* [Exercise prompt]: Report every line in the material below that contains the string "appoggiatura", copying each such line in full.

* [Materials provided]:
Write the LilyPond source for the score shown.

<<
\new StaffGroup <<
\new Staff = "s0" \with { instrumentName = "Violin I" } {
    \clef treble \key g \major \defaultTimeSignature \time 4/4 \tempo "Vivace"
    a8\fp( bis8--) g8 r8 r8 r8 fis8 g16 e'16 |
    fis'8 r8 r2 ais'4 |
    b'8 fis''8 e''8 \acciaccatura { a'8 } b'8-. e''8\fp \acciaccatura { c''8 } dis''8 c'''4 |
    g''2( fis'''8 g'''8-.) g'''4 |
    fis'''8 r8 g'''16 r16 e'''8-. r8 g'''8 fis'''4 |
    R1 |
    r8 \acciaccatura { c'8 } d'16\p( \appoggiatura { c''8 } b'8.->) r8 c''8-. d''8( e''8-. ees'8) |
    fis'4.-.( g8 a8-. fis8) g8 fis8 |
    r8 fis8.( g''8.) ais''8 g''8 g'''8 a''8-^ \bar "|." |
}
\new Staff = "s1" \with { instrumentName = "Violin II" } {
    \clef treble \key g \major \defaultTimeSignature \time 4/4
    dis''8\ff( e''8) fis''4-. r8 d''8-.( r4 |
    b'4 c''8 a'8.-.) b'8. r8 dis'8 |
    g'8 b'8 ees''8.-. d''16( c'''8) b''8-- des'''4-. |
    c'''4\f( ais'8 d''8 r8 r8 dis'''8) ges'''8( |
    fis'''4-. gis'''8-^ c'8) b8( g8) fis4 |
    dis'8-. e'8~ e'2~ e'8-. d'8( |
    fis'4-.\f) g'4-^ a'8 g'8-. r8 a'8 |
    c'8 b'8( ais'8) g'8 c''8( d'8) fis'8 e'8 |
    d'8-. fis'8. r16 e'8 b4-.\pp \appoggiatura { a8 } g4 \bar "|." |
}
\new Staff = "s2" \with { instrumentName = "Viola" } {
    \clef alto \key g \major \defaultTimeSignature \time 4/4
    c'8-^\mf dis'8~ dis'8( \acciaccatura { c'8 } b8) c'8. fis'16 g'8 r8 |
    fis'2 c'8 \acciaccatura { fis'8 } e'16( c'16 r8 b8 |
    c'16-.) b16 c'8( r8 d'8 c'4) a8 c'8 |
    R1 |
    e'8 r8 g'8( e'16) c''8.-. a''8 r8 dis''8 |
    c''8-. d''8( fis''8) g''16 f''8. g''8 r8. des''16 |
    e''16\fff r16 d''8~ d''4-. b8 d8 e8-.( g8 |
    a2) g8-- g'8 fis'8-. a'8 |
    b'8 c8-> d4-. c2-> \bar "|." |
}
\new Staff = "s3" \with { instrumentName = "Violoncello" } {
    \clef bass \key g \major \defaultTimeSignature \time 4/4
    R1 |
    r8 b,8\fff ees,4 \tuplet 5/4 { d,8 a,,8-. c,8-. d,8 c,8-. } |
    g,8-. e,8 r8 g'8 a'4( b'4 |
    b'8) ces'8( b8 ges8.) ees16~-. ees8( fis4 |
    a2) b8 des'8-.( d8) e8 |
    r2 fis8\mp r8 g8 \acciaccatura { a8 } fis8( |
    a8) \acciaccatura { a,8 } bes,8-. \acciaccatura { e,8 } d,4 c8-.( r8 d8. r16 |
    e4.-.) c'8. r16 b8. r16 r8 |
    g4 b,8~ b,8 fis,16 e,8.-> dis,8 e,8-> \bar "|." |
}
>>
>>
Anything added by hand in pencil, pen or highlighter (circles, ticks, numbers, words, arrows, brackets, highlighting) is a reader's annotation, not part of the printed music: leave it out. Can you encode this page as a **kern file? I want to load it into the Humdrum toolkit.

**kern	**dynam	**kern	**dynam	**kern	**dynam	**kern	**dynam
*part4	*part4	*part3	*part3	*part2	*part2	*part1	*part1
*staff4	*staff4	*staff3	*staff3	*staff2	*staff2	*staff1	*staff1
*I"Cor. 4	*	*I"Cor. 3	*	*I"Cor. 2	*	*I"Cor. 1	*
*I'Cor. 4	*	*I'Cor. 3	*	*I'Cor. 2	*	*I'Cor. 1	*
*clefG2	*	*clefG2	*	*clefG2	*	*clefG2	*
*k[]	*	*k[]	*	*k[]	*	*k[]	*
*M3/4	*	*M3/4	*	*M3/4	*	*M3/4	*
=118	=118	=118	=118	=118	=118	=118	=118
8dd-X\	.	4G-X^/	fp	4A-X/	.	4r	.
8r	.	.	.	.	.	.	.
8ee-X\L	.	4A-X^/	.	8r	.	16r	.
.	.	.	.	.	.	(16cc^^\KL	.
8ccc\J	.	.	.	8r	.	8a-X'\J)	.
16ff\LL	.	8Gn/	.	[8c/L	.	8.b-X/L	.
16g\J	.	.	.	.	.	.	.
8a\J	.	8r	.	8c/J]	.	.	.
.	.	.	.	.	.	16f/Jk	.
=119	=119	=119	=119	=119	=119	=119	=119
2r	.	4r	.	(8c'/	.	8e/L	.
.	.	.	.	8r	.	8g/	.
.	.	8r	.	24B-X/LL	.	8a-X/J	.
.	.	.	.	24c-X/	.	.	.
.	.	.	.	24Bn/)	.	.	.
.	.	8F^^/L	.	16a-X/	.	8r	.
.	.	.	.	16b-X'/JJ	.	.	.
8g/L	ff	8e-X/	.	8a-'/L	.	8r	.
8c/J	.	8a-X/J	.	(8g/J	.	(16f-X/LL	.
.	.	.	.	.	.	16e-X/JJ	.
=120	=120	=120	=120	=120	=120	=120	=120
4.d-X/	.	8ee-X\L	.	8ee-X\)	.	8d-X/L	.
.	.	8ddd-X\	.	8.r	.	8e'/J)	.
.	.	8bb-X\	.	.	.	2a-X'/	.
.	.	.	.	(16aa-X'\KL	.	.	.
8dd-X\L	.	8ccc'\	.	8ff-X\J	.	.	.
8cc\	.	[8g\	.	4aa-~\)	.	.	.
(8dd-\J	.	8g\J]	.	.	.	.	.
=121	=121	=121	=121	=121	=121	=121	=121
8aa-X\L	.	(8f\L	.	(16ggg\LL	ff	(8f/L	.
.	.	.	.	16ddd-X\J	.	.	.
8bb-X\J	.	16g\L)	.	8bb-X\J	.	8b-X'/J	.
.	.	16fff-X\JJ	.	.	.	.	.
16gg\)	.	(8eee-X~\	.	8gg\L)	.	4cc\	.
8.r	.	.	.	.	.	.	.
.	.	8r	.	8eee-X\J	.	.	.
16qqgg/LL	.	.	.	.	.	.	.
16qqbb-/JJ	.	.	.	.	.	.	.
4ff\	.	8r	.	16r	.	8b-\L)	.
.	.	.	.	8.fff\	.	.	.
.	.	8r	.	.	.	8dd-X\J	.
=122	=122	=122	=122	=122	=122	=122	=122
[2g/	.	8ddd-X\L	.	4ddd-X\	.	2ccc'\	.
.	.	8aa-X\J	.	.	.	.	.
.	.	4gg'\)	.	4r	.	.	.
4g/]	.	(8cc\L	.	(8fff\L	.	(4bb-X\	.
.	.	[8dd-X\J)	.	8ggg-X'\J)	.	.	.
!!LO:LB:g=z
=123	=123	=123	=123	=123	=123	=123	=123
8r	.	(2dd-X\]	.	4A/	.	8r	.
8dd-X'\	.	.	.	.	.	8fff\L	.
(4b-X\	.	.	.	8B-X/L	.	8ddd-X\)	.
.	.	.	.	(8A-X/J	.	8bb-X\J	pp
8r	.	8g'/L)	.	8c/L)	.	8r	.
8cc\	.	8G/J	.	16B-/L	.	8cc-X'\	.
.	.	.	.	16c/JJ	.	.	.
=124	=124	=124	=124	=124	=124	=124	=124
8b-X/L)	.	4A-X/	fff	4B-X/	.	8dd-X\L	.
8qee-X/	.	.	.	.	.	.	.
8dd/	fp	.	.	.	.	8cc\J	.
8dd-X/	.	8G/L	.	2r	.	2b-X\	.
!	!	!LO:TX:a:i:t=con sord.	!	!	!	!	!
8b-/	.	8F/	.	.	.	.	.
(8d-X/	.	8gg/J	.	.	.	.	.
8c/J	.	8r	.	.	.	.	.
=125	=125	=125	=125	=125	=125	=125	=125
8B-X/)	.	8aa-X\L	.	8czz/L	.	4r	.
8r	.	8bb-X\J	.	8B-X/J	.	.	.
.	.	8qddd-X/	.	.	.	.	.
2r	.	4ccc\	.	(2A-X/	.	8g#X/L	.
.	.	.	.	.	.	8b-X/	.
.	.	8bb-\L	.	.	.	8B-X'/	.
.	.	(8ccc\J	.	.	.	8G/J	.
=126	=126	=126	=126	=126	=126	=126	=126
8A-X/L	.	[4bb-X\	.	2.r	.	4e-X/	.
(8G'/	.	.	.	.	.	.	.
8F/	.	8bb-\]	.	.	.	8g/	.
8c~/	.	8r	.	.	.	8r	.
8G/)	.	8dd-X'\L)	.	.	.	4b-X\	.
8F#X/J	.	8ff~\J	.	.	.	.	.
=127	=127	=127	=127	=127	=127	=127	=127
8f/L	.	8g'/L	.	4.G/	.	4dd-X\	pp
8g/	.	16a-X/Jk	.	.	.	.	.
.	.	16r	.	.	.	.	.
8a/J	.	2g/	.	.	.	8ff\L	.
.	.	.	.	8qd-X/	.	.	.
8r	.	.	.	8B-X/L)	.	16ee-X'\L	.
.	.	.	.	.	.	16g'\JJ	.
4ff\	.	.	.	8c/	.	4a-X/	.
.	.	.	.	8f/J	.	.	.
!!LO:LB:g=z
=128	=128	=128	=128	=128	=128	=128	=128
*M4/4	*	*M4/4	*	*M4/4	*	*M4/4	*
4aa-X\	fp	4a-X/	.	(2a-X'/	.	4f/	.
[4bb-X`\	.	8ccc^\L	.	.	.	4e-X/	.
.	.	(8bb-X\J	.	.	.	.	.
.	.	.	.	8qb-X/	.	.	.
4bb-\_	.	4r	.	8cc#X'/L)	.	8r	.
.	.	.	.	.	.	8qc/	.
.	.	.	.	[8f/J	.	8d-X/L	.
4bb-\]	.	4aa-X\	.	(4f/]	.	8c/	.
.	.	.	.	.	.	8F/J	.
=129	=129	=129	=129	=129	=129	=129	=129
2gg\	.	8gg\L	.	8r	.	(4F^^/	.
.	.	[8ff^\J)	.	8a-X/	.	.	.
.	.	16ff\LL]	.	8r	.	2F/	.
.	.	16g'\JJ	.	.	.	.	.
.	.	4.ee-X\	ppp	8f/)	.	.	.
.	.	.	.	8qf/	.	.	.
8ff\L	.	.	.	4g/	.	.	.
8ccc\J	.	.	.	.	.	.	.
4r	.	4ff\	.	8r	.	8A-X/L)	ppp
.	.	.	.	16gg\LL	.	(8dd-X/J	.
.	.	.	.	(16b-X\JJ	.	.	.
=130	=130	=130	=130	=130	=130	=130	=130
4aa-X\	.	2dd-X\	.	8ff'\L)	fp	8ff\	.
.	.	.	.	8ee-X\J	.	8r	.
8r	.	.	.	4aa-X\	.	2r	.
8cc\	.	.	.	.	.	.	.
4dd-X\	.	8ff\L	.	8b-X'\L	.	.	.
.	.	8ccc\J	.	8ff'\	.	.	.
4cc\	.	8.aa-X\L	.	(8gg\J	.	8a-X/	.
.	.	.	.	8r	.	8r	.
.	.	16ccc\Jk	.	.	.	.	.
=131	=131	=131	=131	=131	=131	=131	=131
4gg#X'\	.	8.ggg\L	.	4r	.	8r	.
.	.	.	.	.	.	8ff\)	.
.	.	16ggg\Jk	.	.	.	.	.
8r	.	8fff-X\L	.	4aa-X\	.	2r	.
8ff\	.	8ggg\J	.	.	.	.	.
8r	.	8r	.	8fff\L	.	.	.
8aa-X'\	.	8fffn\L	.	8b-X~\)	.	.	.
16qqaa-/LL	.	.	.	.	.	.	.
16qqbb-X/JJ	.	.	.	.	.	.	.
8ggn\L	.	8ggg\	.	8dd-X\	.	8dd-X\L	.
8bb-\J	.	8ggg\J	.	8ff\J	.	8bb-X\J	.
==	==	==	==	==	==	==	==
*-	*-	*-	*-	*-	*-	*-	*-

* [In response]:
    r8 \acciaccatura { c'8 } d'16\p( \appoggiatura { c''8 } b'8.->) r8 c''8-. d''8( e''8-. ees'8) |
    d'8-. fis'8. r16 e'8 b4-.\pp \appoggiatura { a8 } g4 \bar "|." |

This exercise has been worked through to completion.